**What is required:** Check each line of the listing below for "yellow" and state how many lines contain it, with no other words.

**Dataset extract:**
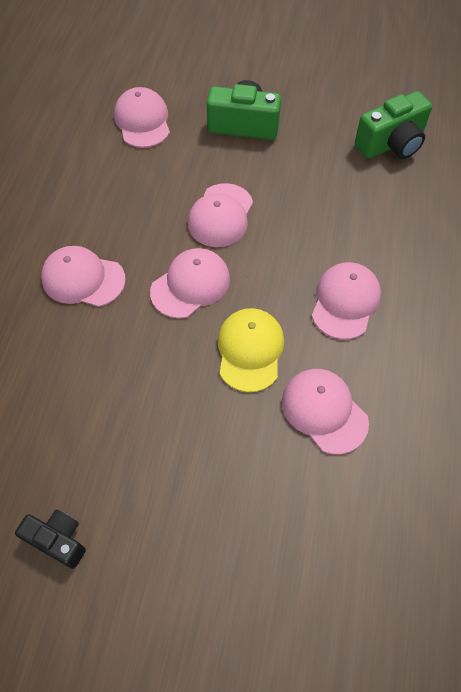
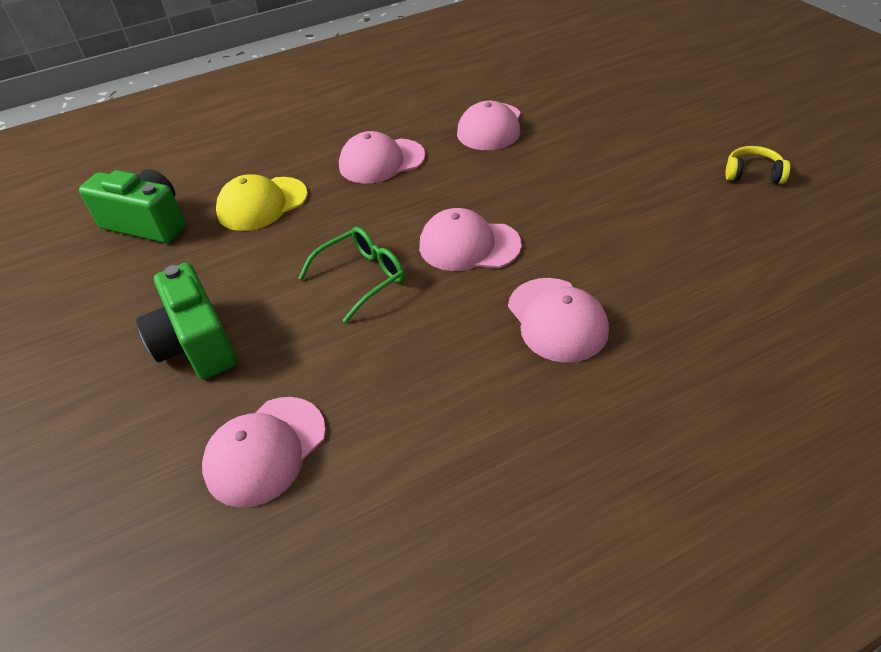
camera: 125 degrees left, 15 degrees down
black camera [15,510,86,569] -> yellow headphones [725,146,790,184]
pink cap [188,183,253,247] -> green glasses [299,227,405,323]
yellow cap [218,308,284,392] -> yellow cap moved to [216,174,308,231]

**Result:** 2